SHORT EXERCISE -
From the rows below, keep only the lines that contain the string "grace", and copy each of those lines in full.

LISTED RECORDS -
____________________

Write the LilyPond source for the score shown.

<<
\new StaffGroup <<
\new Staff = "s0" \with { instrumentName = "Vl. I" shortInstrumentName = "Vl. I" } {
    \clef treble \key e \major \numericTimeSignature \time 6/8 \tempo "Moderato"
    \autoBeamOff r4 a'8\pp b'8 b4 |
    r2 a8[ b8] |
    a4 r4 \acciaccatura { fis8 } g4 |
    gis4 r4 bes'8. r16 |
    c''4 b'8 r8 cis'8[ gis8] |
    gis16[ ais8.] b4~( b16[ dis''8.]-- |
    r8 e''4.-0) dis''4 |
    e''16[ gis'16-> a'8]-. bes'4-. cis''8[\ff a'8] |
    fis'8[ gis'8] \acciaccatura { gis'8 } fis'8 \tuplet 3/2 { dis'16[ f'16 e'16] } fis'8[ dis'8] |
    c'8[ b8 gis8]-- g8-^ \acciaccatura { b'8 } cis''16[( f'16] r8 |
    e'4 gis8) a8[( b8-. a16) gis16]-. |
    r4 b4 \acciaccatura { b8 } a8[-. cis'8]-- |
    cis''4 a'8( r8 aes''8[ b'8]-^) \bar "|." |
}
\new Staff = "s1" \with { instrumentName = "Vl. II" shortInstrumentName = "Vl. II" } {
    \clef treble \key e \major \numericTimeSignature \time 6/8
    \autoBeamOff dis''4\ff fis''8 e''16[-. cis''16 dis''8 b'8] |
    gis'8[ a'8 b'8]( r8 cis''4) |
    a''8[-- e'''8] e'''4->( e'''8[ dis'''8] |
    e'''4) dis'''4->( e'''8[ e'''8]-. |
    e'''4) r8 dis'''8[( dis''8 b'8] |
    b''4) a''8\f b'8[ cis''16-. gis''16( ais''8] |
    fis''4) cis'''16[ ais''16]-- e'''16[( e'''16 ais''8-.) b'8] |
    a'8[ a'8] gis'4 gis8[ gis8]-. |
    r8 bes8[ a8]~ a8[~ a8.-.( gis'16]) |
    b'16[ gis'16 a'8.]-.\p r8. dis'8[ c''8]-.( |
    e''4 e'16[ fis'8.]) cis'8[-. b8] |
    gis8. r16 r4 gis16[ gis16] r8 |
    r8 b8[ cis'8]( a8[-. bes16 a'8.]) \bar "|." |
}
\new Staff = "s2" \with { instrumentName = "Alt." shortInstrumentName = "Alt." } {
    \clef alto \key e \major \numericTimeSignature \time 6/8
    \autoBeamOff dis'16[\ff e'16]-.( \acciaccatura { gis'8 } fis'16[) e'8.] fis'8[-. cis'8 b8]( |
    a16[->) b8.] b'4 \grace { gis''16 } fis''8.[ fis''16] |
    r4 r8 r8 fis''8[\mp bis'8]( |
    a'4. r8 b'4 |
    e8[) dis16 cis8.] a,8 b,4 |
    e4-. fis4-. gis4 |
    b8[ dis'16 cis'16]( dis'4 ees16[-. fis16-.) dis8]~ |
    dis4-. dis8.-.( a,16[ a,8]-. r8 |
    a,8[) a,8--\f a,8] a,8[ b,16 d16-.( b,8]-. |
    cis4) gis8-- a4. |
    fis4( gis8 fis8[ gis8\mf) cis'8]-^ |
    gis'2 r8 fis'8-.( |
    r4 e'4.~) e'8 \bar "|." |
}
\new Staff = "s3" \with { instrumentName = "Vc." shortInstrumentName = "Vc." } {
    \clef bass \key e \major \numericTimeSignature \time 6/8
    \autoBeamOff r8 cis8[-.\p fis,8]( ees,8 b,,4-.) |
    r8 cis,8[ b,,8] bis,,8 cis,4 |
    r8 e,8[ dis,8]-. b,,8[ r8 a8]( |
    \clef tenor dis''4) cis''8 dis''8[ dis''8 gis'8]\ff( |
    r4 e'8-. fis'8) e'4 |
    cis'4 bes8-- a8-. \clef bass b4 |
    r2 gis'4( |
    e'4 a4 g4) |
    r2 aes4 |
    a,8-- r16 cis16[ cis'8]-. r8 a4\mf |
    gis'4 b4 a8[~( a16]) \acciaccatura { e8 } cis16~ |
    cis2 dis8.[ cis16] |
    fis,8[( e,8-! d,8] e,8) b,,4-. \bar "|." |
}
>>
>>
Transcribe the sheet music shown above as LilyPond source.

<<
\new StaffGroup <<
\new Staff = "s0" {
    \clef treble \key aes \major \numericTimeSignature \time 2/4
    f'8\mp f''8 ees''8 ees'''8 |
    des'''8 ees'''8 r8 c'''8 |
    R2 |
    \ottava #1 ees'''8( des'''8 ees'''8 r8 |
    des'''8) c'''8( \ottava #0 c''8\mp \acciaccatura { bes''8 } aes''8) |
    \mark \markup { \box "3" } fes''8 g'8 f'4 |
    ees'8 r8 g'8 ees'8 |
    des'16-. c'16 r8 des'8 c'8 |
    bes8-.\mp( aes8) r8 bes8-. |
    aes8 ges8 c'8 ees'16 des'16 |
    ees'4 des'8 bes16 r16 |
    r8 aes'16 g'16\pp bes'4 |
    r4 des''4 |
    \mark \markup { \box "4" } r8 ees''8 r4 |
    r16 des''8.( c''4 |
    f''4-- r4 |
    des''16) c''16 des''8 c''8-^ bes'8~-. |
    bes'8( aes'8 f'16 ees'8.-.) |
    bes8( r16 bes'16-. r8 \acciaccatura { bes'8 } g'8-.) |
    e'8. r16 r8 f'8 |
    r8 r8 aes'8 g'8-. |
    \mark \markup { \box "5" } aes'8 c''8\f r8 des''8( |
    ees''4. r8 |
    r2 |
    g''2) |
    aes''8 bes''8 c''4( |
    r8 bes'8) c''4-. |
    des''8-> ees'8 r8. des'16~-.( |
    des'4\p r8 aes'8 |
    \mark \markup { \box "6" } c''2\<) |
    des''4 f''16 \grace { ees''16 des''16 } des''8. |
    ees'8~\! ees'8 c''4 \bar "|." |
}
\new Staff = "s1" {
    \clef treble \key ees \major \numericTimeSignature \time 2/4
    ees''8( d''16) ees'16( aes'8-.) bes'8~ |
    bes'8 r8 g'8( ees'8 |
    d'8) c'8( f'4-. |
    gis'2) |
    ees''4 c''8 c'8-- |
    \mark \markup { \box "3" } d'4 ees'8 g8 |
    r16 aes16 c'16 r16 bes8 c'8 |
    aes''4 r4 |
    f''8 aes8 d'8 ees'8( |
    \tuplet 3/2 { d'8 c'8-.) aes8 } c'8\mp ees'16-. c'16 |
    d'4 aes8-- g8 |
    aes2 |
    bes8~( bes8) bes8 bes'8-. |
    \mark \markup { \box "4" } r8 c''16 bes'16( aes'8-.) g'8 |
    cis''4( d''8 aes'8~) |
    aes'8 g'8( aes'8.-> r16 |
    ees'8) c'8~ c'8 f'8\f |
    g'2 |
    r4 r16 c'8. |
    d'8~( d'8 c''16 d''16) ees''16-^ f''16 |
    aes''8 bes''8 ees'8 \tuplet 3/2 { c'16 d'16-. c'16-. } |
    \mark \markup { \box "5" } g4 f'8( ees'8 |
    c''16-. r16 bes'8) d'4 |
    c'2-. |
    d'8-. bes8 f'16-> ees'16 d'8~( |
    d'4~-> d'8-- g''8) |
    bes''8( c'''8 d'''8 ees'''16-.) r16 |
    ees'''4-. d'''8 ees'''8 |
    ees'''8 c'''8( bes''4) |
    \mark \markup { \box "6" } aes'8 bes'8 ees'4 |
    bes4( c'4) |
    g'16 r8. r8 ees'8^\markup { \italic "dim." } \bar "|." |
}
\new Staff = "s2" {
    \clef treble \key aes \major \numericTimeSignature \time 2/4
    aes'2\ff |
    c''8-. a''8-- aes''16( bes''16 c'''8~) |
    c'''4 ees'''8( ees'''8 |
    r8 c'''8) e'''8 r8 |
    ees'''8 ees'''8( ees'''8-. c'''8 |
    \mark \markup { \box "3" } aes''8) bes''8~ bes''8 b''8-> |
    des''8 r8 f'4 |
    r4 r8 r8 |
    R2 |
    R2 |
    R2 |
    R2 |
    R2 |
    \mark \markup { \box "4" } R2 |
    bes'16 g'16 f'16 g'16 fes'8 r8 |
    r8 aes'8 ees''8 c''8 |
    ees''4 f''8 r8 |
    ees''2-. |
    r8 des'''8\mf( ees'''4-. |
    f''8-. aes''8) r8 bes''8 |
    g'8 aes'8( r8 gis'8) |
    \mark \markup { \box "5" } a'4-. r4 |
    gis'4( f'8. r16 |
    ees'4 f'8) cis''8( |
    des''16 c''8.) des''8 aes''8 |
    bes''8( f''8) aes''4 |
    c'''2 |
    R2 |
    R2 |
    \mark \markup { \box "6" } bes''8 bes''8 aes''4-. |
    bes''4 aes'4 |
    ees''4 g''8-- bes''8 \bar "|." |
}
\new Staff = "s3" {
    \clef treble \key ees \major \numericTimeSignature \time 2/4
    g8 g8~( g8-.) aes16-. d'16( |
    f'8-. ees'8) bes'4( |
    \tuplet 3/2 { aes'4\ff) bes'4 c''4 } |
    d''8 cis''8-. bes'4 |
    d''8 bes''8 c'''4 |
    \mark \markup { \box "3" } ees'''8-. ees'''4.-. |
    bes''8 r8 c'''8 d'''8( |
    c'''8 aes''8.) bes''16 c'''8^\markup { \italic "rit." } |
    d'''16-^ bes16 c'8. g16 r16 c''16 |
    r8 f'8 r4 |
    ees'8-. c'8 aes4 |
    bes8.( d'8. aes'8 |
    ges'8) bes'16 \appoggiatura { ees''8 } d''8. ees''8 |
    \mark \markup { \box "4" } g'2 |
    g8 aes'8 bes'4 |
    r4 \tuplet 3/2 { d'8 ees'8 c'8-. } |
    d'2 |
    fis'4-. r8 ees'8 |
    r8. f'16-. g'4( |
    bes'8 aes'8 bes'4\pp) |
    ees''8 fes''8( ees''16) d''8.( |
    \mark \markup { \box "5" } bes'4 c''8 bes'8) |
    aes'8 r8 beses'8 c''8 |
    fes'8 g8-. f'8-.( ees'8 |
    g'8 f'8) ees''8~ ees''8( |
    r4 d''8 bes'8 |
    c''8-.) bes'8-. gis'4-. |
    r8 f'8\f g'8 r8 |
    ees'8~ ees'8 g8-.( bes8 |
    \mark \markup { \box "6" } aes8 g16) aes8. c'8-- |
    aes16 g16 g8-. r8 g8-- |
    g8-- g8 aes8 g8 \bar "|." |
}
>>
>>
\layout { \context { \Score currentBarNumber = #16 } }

____________________

EXERCISE OUTPUT -
    a16[->) b8.] b'4 \grace { gis''16 } fis''8.[ fis''16] |
    des''4 f''16 \grace { ees''16 des''16 } des''8. |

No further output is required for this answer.